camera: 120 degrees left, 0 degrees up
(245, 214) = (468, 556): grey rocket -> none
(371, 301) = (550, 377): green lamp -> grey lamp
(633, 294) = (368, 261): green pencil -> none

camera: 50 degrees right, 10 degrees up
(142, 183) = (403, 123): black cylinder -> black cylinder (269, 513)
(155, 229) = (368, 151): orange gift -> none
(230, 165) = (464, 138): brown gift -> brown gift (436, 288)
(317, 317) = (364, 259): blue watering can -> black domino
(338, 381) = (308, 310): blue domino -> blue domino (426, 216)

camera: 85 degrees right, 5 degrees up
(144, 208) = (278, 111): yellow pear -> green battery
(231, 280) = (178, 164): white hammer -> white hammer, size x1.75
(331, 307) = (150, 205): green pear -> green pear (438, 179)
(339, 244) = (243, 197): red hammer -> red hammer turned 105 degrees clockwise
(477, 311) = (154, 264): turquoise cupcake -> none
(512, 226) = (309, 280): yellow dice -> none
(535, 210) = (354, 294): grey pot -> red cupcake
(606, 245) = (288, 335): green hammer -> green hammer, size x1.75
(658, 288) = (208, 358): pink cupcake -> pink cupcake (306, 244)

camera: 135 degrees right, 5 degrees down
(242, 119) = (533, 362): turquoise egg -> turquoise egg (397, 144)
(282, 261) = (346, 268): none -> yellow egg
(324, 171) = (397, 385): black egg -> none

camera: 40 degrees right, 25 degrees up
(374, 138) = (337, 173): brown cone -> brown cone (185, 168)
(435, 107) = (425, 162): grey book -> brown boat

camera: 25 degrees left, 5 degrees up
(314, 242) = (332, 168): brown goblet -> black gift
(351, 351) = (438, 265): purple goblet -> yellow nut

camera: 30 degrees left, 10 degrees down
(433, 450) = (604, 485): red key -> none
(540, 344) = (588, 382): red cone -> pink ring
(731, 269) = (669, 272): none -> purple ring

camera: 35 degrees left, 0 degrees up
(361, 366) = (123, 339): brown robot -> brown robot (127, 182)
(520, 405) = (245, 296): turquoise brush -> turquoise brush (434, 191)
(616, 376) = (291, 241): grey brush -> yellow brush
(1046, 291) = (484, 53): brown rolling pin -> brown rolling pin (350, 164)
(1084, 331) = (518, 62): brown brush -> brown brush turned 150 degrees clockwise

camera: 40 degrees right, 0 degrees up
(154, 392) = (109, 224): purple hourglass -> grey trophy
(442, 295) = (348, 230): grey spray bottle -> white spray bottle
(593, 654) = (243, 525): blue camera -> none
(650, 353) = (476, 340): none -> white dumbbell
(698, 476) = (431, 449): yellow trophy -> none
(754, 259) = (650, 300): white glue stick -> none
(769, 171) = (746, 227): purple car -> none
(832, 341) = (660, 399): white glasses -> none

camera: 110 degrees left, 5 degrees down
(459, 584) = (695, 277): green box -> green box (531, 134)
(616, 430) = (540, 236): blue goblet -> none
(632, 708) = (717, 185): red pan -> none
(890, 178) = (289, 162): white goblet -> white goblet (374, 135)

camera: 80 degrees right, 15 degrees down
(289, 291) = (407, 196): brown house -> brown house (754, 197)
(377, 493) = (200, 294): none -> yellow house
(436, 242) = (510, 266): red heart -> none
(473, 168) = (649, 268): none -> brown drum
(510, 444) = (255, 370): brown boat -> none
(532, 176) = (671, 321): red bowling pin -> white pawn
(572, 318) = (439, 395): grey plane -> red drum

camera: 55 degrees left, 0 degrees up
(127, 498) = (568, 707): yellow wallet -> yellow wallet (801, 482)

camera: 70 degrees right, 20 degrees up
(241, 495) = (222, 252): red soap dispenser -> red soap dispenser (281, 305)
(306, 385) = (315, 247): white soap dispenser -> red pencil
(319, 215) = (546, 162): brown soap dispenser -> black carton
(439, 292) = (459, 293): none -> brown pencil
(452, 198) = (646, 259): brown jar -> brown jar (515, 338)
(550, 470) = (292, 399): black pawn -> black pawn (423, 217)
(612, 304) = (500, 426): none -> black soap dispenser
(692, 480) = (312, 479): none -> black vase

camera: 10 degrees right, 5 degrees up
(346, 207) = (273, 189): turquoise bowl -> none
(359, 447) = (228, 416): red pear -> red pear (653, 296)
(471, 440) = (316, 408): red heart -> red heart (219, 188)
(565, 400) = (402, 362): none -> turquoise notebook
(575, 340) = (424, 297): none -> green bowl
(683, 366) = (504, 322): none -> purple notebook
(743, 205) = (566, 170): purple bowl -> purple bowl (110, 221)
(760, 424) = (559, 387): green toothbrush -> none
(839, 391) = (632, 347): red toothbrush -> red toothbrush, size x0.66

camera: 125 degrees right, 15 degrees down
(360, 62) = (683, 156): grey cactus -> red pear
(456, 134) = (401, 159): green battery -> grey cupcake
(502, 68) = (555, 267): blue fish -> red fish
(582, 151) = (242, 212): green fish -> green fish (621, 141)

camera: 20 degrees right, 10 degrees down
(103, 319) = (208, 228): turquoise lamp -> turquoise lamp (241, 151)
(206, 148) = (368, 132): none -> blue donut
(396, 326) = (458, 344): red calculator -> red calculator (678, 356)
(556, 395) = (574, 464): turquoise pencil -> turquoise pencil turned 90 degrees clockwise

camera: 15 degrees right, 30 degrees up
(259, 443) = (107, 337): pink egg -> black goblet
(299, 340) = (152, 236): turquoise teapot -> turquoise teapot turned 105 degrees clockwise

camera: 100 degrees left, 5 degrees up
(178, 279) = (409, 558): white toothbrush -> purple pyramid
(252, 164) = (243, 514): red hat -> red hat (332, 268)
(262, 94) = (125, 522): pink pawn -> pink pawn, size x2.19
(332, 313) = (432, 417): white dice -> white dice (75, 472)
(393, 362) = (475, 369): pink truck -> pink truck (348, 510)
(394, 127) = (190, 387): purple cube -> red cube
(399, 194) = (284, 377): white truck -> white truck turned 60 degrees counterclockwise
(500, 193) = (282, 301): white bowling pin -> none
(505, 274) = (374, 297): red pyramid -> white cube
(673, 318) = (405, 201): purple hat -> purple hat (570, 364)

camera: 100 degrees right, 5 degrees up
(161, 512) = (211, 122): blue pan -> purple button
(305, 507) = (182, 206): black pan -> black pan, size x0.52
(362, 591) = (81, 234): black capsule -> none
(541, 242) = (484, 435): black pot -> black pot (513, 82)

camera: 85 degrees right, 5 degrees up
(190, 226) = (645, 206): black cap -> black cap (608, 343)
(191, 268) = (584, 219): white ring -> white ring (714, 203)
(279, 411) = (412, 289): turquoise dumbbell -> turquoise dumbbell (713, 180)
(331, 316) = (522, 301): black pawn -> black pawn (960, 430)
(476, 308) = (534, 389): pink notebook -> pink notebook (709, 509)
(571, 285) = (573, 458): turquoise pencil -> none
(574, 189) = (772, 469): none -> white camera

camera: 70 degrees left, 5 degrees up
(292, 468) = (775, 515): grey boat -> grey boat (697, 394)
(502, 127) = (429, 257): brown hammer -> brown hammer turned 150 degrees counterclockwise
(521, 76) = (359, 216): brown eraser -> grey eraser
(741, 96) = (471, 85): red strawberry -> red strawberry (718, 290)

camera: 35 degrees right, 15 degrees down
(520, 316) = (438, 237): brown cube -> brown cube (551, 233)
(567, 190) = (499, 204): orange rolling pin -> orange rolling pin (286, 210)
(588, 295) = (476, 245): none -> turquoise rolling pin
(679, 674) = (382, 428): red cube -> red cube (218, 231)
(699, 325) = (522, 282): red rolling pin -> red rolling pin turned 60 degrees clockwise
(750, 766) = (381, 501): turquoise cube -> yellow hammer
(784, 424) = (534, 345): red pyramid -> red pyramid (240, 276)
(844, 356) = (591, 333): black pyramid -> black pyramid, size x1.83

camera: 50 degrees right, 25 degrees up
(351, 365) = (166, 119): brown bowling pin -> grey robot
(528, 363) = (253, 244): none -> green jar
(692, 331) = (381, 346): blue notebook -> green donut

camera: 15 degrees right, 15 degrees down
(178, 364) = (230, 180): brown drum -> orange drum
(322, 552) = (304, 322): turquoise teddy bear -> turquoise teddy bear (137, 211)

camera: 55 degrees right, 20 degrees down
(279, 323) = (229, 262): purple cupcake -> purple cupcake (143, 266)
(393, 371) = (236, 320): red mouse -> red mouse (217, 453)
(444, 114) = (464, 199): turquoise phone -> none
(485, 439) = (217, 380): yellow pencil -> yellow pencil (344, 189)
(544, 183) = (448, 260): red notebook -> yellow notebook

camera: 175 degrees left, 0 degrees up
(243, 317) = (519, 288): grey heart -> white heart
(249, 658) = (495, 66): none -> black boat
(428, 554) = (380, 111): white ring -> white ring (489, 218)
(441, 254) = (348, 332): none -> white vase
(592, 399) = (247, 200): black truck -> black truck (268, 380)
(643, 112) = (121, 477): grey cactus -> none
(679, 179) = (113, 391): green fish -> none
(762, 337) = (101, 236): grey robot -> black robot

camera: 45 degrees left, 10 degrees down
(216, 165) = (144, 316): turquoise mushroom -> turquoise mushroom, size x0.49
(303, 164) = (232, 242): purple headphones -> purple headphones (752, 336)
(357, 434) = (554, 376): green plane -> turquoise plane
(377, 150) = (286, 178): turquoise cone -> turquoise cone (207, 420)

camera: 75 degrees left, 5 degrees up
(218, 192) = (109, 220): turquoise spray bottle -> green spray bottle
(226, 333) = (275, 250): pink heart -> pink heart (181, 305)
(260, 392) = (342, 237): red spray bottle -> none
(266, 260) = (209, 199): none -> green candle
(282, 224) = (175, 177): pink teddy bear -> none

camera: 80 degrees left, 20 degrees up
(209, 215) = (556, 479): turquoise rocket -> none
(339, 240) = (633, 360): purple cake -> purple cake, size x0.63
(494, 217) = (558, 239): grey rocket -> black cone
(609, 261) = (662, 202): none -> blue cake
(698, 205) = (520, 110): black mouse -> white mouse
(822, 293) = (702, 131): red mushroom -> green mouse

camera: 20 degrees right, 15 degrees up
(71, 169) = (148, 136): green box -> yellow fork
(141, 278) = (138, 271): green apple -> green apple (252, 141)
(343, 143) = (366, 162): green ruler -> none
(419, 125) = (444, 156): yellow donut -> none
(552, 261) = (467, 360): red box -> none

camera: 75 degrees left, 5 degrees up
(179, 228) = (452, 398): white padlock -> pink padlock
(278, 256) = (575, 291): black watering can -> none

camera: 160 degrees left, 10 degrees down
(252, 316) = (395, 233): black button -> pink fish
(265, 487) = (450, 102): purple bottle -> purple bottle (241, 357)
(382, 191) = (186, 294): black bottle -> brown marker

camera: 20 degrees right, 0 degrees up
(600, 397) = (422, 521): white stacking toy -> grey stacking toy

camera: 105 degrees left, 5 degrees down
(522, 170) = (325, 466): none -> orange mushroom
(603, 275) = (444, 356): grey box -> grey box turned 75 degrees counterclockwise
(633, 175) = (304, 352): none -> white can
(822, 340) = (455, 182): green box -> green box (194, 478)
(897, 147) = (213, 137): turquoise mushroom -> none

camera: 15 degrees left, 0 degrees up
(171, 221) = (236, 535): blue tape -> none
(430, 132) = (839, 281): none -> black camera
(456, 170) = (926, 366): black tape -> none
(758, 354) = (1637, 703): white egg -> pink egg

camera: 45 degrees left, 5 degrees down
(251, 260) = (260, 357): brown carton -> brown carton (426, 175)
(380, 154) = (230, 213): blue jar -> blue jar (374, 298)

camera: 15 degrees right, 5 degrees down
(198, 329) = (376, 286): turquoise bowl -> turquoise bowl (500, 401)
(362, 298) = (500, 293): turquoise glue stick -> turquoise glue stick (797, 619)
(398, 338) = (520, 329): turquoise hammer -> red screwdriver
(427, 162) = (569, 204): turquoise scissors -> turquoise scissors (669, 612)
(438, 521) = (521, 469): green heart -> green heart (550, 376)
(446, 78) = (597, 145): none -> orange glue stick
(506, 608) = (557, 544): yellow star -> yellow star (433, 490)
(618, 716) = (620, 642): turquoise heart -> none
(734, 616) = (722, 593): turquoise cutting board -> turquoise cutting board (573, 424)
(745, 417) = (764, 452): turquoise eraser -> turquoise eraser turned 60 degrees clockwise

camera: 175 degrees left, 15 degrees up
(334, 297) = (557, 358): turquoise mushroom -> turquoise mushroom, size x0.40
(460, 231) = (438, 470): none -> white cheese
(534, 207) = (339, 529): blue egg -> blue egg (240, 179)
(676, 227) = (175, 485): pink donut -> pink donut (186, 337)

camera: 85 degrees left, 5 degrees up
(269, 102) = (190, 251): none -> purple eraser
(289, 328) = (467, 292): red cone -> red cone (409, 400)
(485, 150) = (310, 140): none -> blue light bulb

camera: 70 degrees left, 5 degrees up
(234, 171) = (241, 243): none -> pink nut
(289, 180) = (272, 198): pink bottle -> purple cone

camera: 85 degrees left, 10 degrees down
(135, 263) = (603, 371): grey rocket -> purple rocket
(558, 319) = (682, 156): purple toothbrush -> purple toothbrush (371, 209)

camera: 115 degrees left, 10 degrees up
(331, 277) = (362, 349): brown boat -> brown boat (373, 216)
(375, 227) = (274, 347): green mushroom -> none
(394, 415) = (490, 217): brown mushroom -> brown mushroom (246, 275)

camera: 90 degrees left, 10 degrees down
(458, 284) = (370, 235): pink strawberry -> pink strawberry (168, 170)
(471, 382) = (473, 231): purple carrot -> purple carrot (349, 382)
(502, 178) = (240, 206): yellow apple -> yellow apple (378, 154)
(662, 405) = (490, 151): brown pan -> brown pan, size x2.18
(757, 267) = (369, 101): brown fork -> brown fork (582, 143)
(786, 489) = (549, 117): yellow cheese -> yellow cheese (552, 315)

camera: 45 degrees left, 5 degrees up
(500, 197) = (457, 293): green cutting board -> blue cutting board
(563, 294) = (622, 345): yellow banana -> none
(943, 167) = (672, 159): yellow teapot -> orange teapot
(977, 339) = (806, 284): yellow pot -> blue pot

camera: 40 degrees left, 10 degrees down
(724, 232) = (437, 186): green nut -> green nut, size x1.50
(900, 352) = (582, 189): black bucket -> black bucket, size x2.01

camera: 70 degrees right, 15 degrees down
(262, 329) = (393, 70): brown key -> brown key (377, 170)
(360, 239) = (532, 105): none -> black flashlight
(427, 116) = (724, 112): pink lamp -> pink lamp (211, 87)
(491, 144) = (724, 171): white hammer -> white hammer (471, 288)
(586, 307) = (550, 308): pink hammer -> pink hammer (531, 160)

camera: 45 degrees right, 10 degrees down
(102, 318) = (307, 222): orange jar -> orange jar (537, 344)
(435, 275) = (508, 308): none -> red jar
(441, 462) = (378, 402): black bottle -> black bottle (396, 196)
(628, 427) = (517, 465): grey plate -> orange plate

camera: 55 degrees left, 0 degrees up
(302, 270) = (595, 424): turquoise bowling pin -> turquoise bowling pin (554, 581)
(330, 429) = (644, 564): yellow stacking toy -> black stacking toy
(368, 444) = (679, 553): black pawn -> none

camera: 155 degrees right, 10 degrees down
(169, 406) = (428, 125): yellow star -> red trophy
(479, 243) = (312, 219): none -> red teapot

> **YOUR INSTRUCTIONS**
Without changing anything, quote the lines from the top of the data to the line that contains "(230, 165) = (464, 138): brown", including that line.

> **ANSWER SECTION**
camera: 120 degrees left, 0 degrees up
(245, 214) = (468, 556): grey rocket -> none
(371, 301) = (550, 377): green lamp -> grey lamp
(633, 294) = (368, 261): green pencil -> none

camera: 50 degrees right, 10 degrees up
(142, 183) = (403, 123): black cylinder -> black cylinder (269, 513)
(155, 229) = (368, 151): orange gift -> none
(230, 165) = (464, 138): brown gift -> brown gift (436, 288)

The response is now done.